■ **Scene difference descriptions**:
<<<<

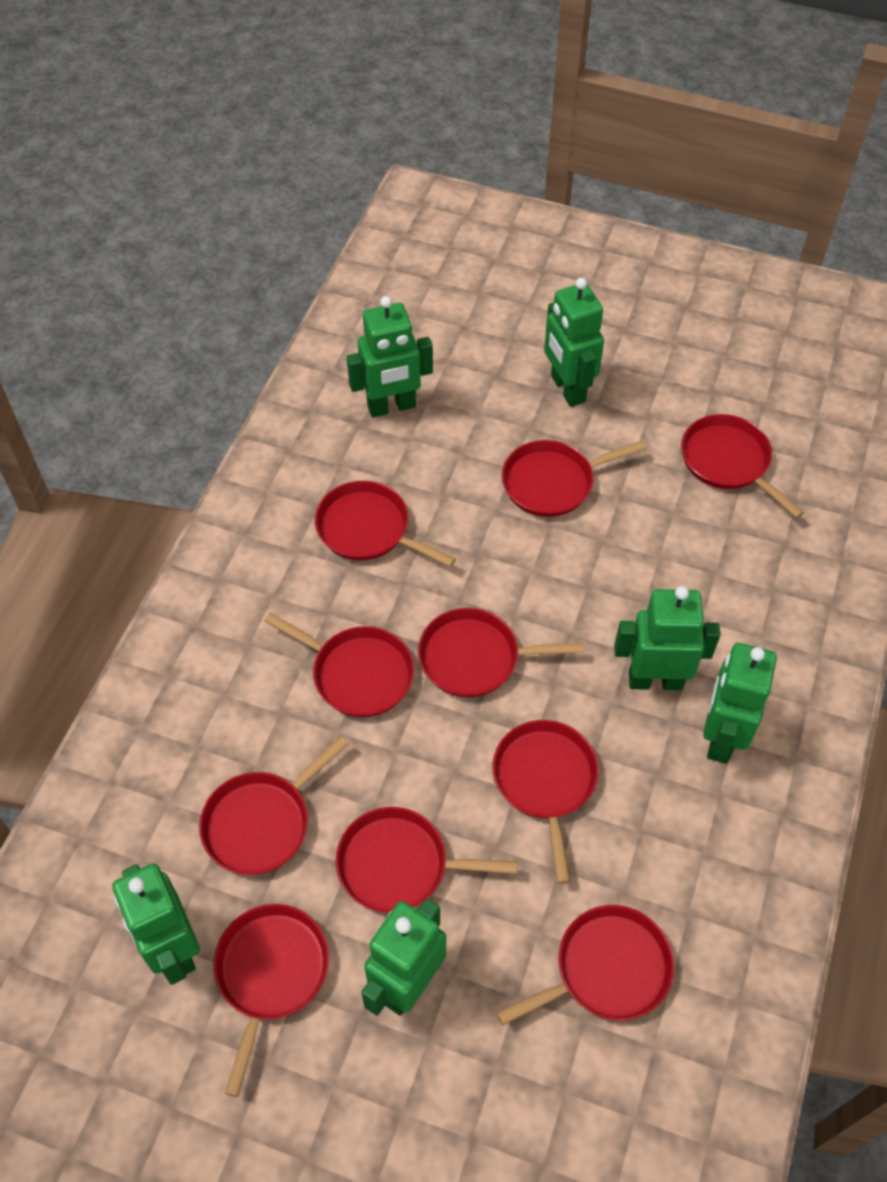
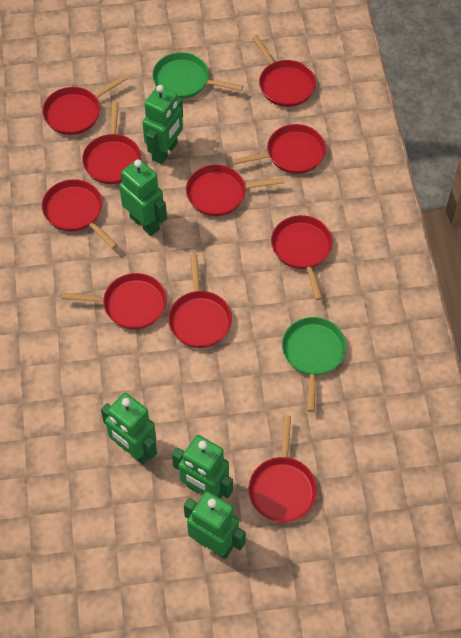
green pan: 0 -> 2
green robot: 6 -> 5

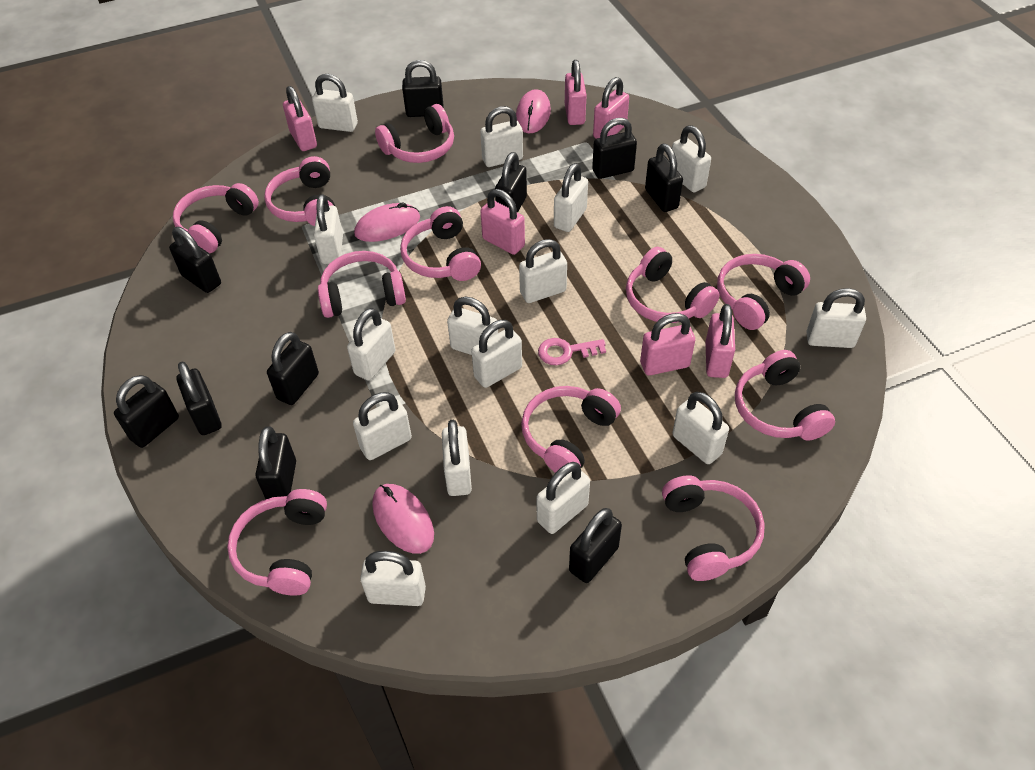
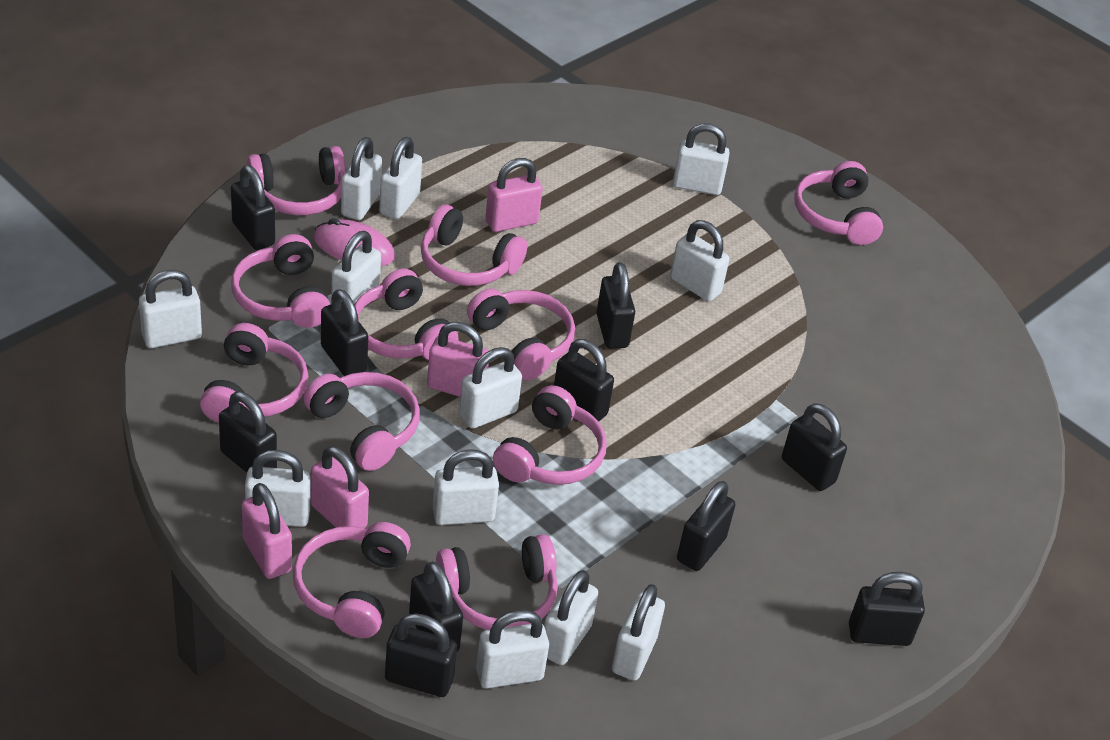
pink key: 1 -> 0
pink mouse: 3 -> 1
pink padlock: 6 -> 4
white padlock: 15 -> 12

>>>>

■ **Problem requirements**: In the data above, how many lines carry the string "pink"? Only the number should be given.

■ **Solution below**: 3